→ Task details:
All pictures are to be dropped, and the remaining data set down exactly.

→ Data:
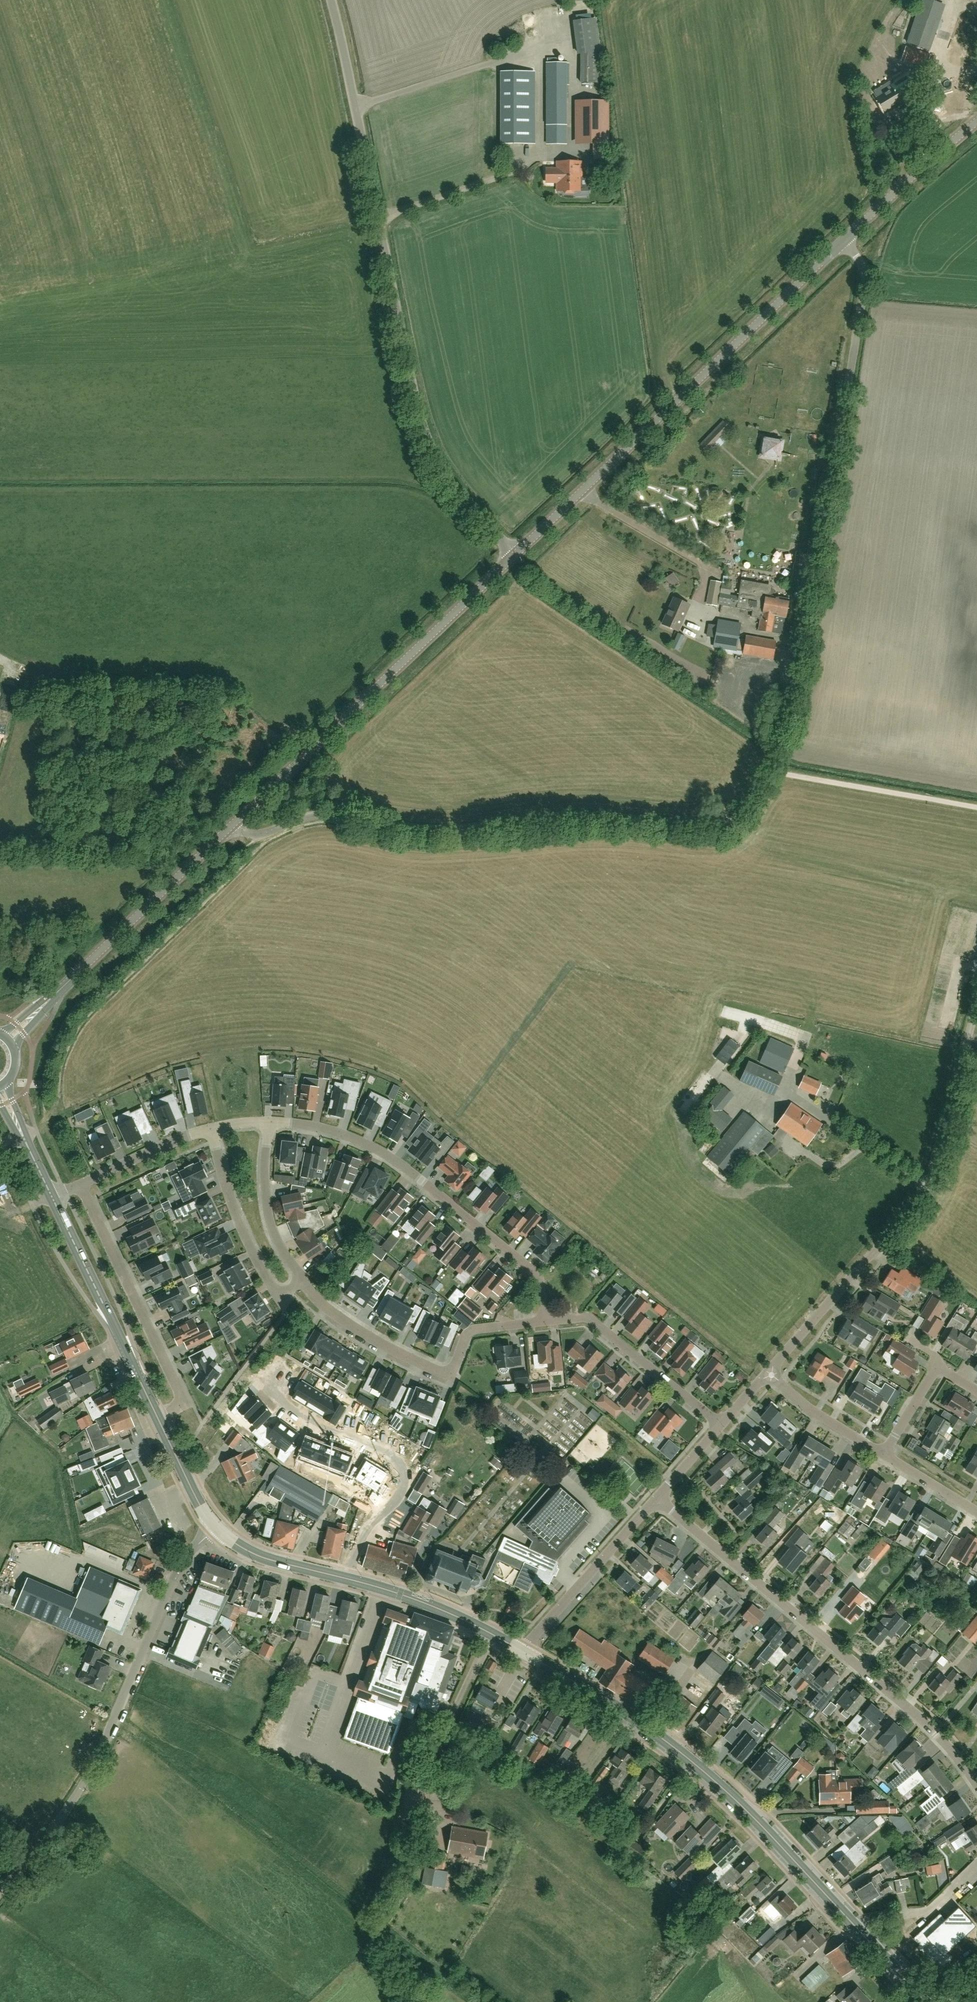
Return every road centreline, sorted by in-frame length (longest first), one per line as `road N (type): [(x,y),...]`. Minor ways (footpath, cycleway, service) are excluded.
road 1 (unclassified): [(232,823),(261,836),(322,815),(456,835),(538,821),(695,826),(736,813),(790,698),(836,459),(864,285),(845,239)]
road 2 (unclassified): [(511,556),(441,478),(418,426),(329,0)]
road 3 (primary): [(926,2001),(672,1746),(523,1653)]
road 4 (tertiary): [(511,556),(845,239)]
road 5 (residential): [(976,1784),(936,1733),(658,1497)]
road 6 (unclassified): [(0,1892),(72,1804),(181,1564),(217,1529)]
road 7 (residential): [(802,1333),(490,1077)]
road 8 (tertiary): [(232,823),(511,556)]
road 9 (residential): [(546,1321),(536,1271),(402,1163),(328,1129),(268,1120)]
road 10 (tertiary): [(8,1040),(232,823)]
road 11 (residential): [(301,1279),(346,1323),(444,1373),(473,1331),(546,1321)]
road 12 (residential): [(347,1579),(371,1522),(400,1496),(398,1464),(378,1448),(311,1425),(268,1387)]
road 13 (track): [(353,109),(567,40),(563,5),(572,0)]
road 14 (track): [(720,822),(740,835),(976,898)]
road 15 (residential): [(80,1185),(179,1393),(178,1404),(157,1416)]
road 16 (primary): [(157,1416),(53,1198)]
road 17 (residential): [(802,1333),(923,1191),(938,1147)]
road 18 (residential): [(546,1321),(590,1319),(721,1425)]
road 19 (residential): [(301,1279),(289,1289),(270,1285),(236,1214),(214,1128)]
road 20 (residential): [(529,1645),(658,1497)]
road 21 (primary): [(523,1653),(434,1607),(347,1579)]
road 22 (tertiary): [(845,239),(976,120)]
road 23 (residential): [(268,1120),(270,1222),(301,1279)]
road 24 (unclassified): [(938,1147),(976,991)]
road 25 (residential): [(214,1128),(80,1185)]
road 26 (residential): [(883,1455),(810,1410),(768,1372)]
road 27 (primary): [(347,1579),(262,1557),(217,1529)]
road 28 (primary): [(217,1529),(157,1416)]
road 29 (primary): [(53,1198),(0,1086)]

→ Exercise response:
Return every road centreline, sorted by in-frame length (longest first), one per line as `road N (type): [(x,y),...]`. Minor ways (footpath, cycleway, service) are excluded.
road 1 (unclassified): [(232,823),(261,836),(322,815),(456,835),(538,821),(695,826),(736,813),(790,698),(836,459),(864,285),(845,239)]
road 2 (unclassified): [(511,556),(441,478),(418,426),(329,0)]
road 3 (primary): [(926,2001),(672,1746),(523,1653)]
road 4 (tertiary): [(511,556),(845,239)]
road 5 (residential): [(976,1784),(936,1733),(658,1497)]
road 6 (unclassified): [(0,1892),(72,1804),(181,1564),(217,1529)]
road 7 (residential): [(802,1333),(490,1077)]
road 8 (tertiary): [(232,823),(511,556)]
road 9 (residential): [(546,1321),(536,1271),(402,1163),(328,1129),(268,1120)]
road 10 (tertiary): [(8,1040),(232,823)]
road 11 (residential): [(301,1279),(346,1323),(444,1373),(473,1331),(546,1321)]
road 12 (residential): [(347,1579),(371,1522),(400,1496),(398,1464),(378,1448),(311,1425),(268,1387)]
road 13 (track): [(353,109),(567,40),(563,5),(572,0)]
road 14 (track): [(720,822),(740,835),(976,898)]
road 15 (residential): [(80,1185),(179,1393),(178,1404),(157,1416)]
road 16 (primary): [(157,1416),(53,1198)]
road 17 (residential): [(802,1333),(923,1191),(938,1147)]
road 18 (residential): [(546,1321),(590,1319),(721,1425)]
road 19 (residential): [(301,1279),(289,1289),(270,1285),(236,1214),(214,1128)]
road 20 (residential): [(529,1645),(658,1497)]
road 21 (primary): [(523,1653),(434,1607),(347,1579)]
road 22 (tertiary): [(845,239),(976,120)]
road 23 (residential): [(268,1120),(270,1222),(301,1279)]
road 24 (unclassified): [(938,1147),(976,991)]
road 25 (residential): [(214,1128),(80,1185)]
road 26 (residential): [(883,1455),(810,1410),(768,1372)]
road 27 (primary): [(347,1579),(262,1557),(217,1529)]
road 28 (primary): [(217,1529),(157,1416)]
road 29 (primary): [(53,1198),(0,1086)]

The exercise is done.